Output all entries verbatim, dropping pictures.

[Start of Attachment]

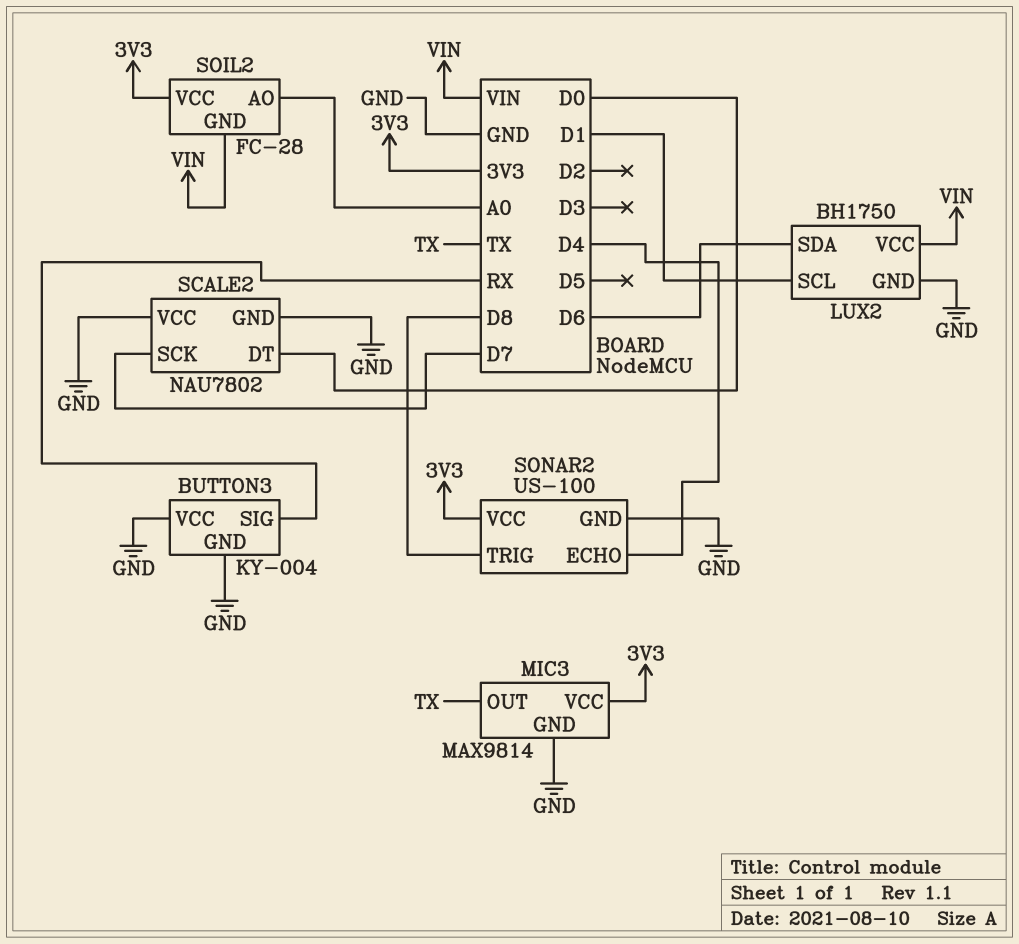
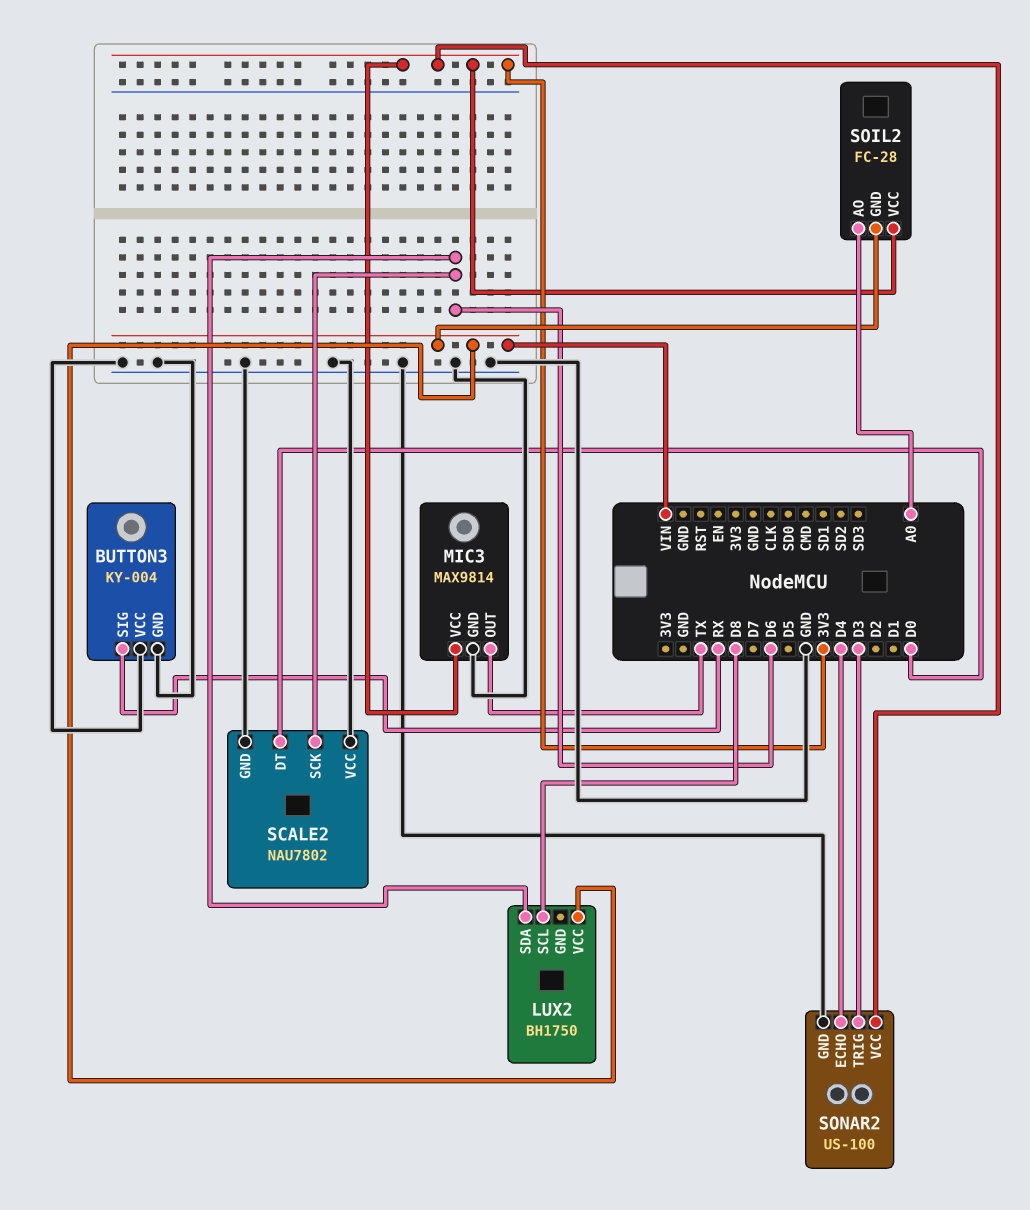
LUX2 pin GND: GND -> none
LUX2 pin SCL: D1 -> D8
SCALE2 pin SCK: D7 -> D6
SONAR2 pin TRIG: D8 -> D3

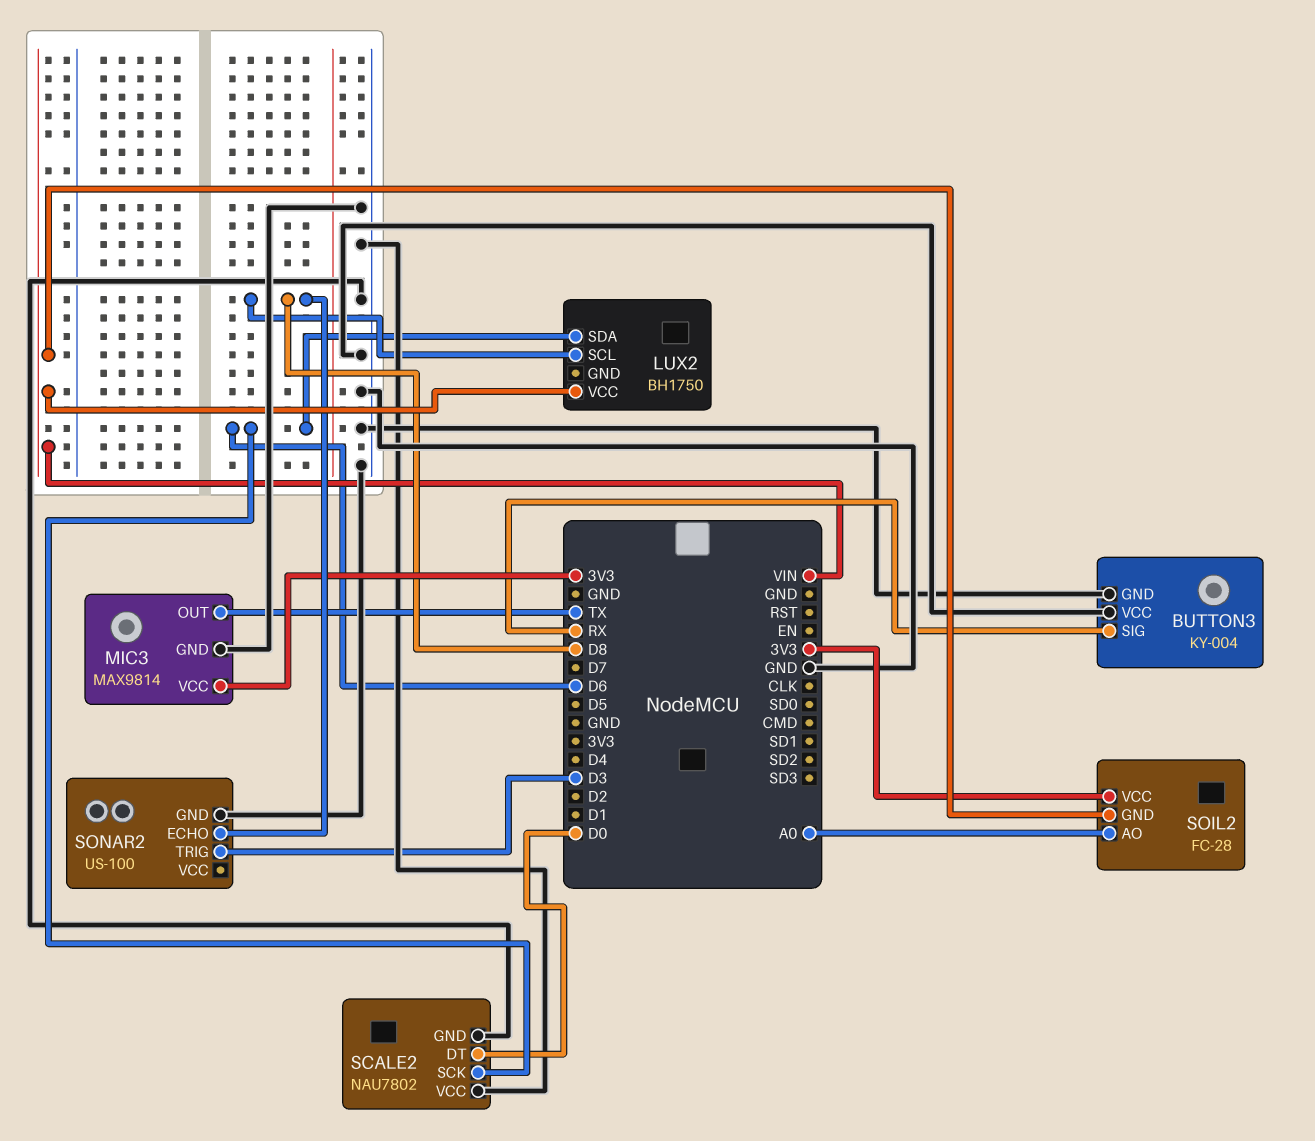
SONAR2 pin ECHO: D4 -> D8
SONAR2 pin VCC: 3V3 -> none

[End of Attachment]

Result of this task —
LUX2 pin GND: GND -> none
LUX2 pin SCL: D1 -> D8
SCALE2 pin SCK: D7 -> D6
SONAR2 pin TRIG: D8 -> D3

SONAR2 pin ECHO: D4 -> D8
SONAR2 pin VCC: 3V3 -> none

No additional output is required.